Goal of the exercise => Leave out all images and set down the records exactly as given.

(Before-and-after object lists)
Content starts
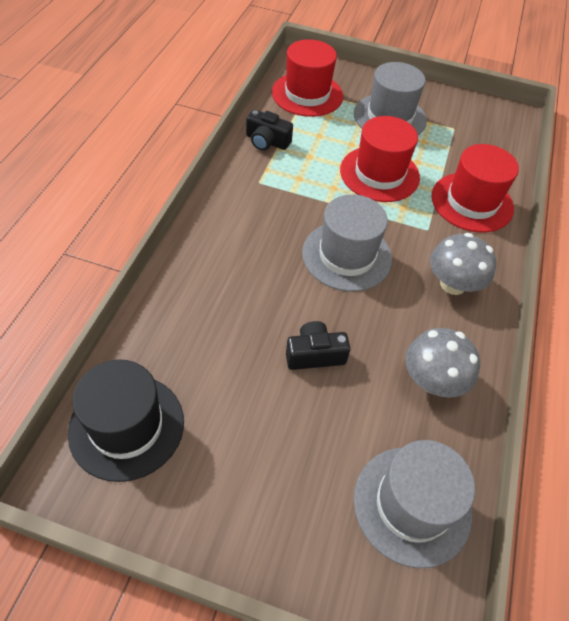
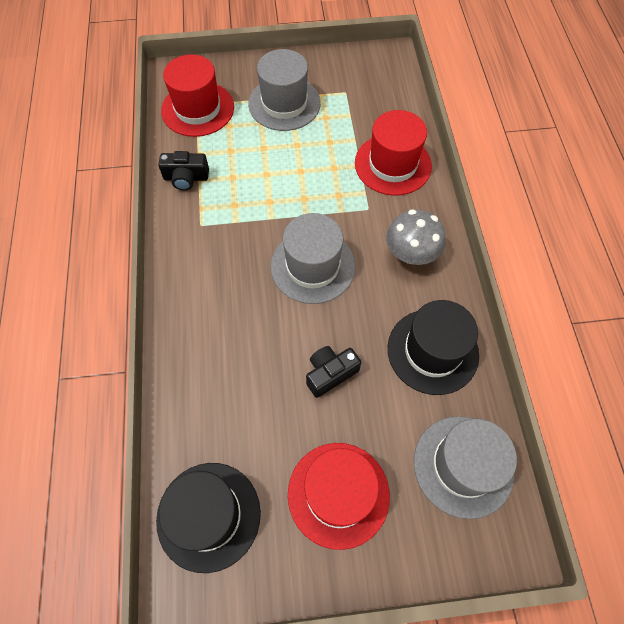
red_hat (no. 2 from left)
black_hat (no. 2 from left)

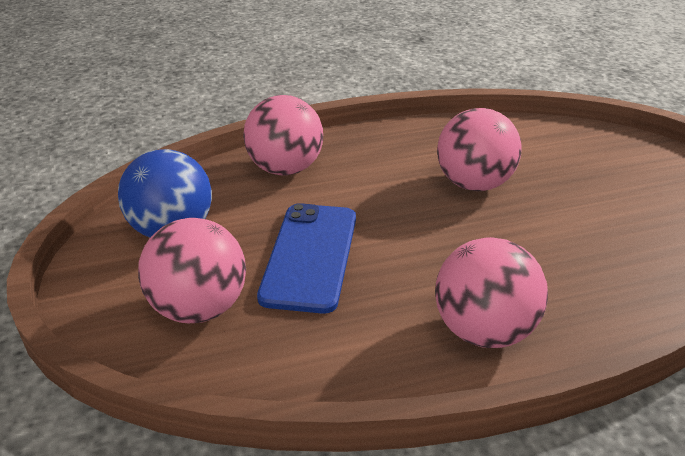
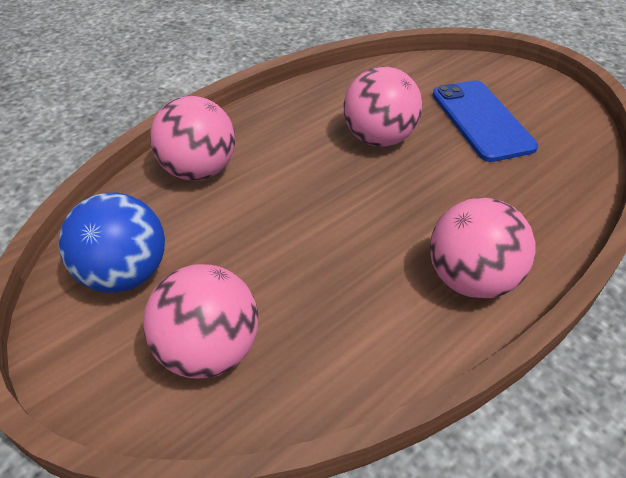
blue_phone

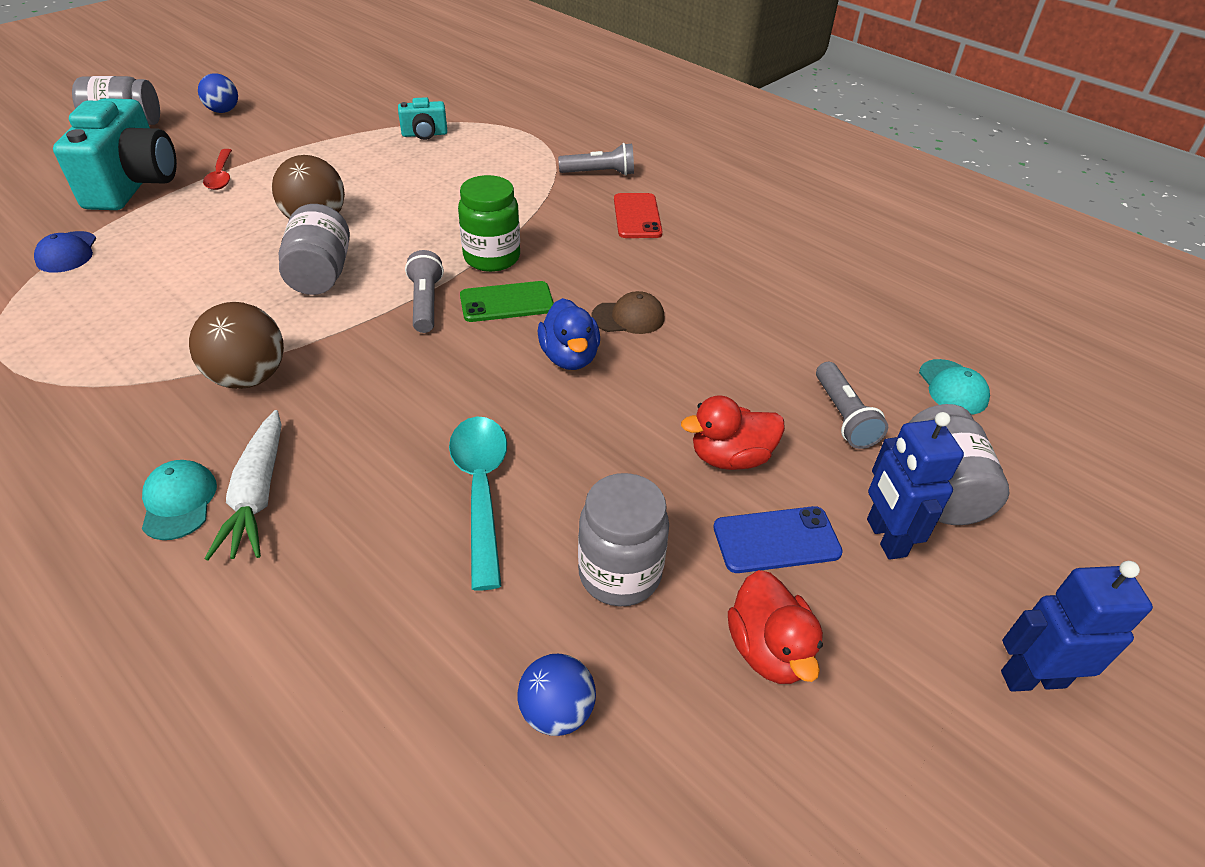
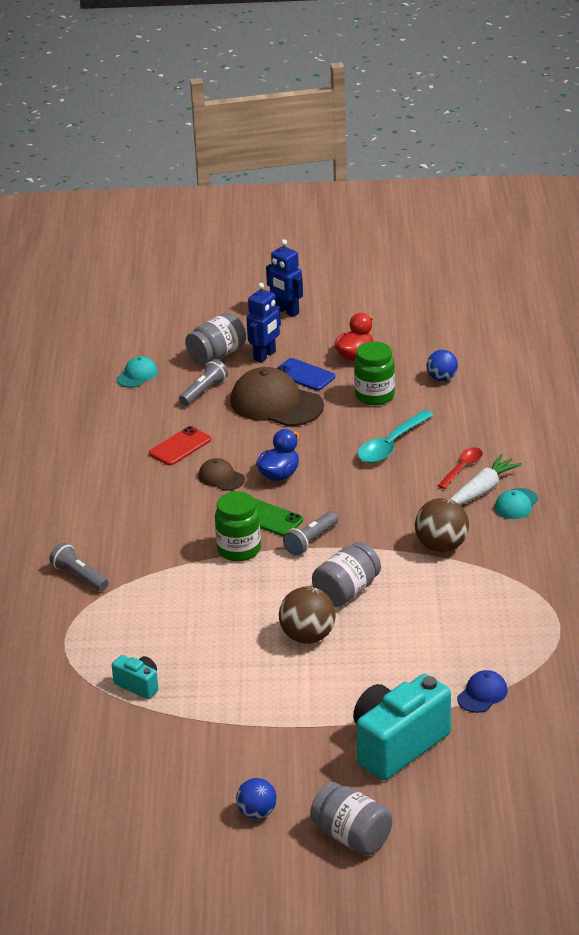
red_spoon
green_jar (no. 2 from left)
red_phone
brown_cap (no. 2 from left)

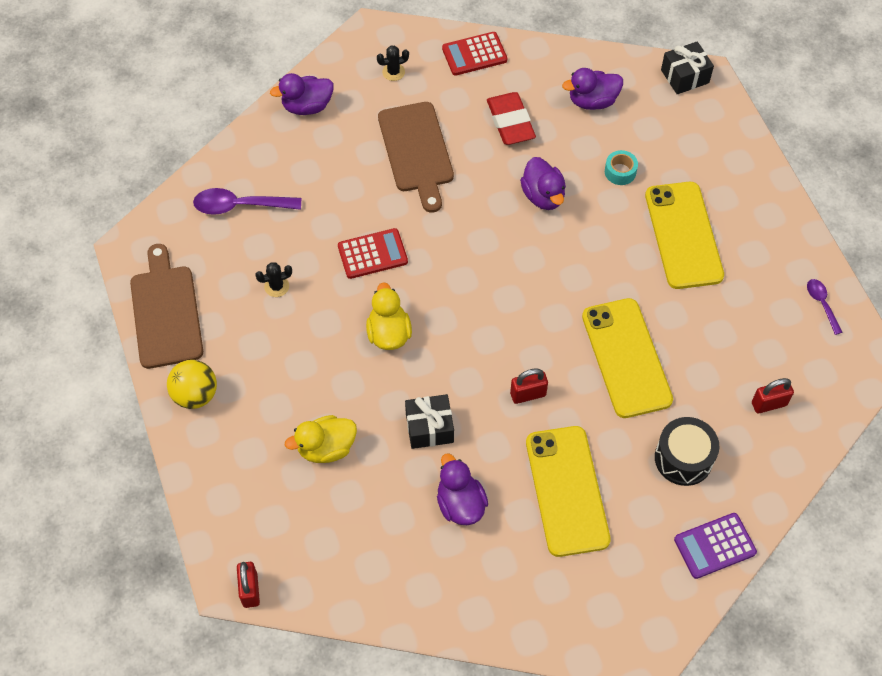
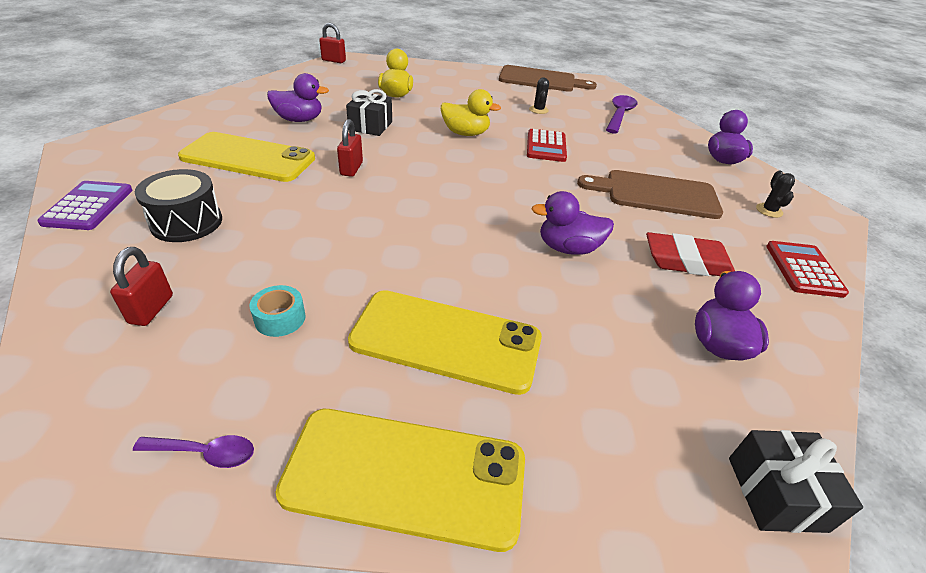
yellow_ball
yellow_phone (no. 2 from left)
turquoise_tape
Content ends
Result of this exercise =>
red_hat (no. 2 from left)
black_hat (no. 2 from left)

blue_phone

red_spoon
green_jar (no. 2 from left)
red_phone
brown_cap (no. 2 from left)

yellow_ball
yellow_phone (no. 2 from left)
turquoise_tape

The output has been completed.